→ **Your assignment**
The full listing is to be transcribed exactly, with each picture left out.

→ **Material for the task**
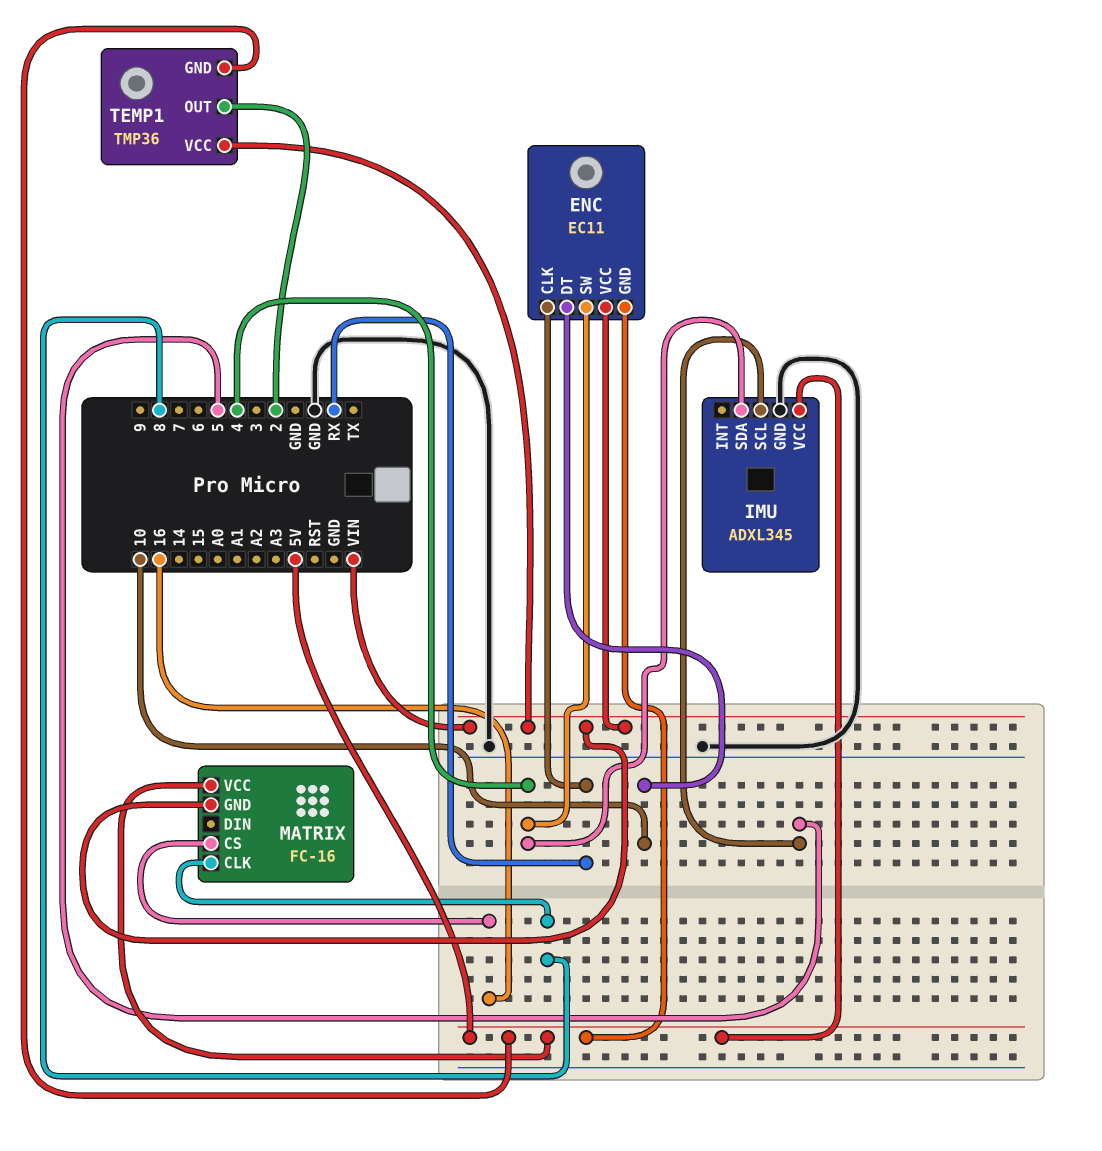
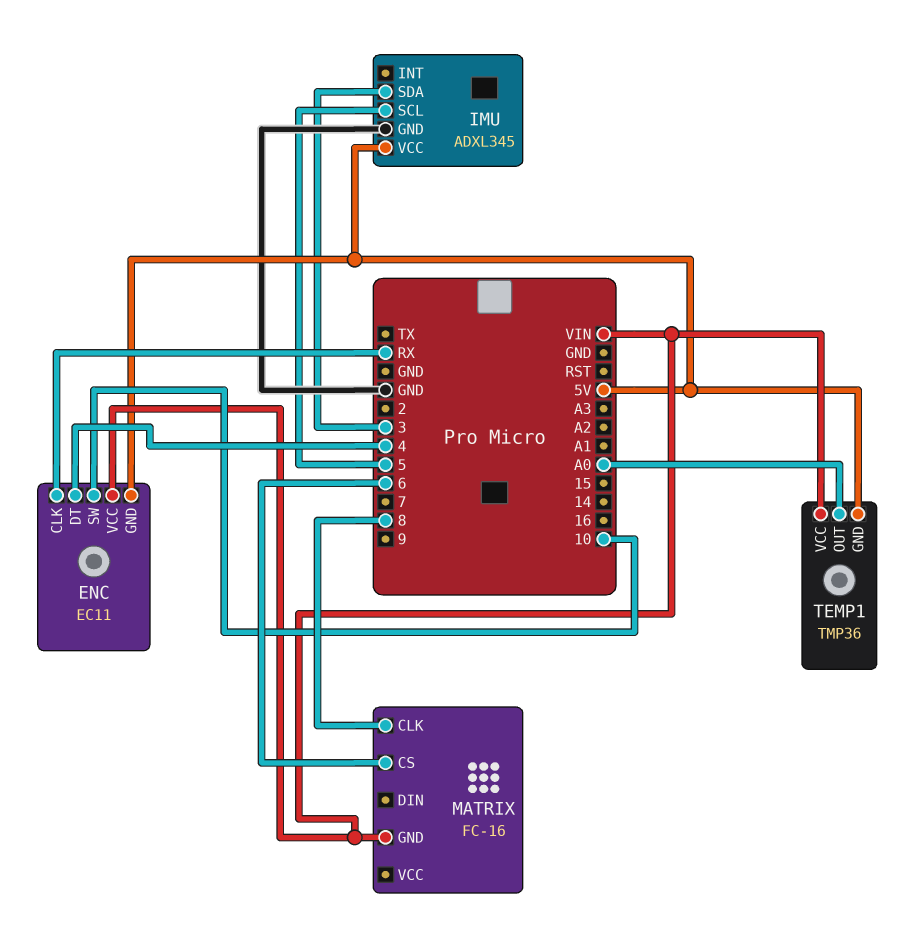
ENC pin DT: 10 -> 4
ENC pin SW: 4 -> 10
IMU pin SDA: 4 -> 3
MATRIX pin CS: 16 -> 6
MATRIX pin VCC: 5V -> none
TEMP1 pin OUT: 2 -> A0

→ **Answer to the exercise**
ENC pin DT: 10 -> 4
ENC pin SW: 4 -> 10
IMU pin SDA: 4 -> 3
MATRIX pin CS: 16 -> 6
MATRIX pin VCC: 5V -> none
TEMP1 pin OUT: 2 -> A0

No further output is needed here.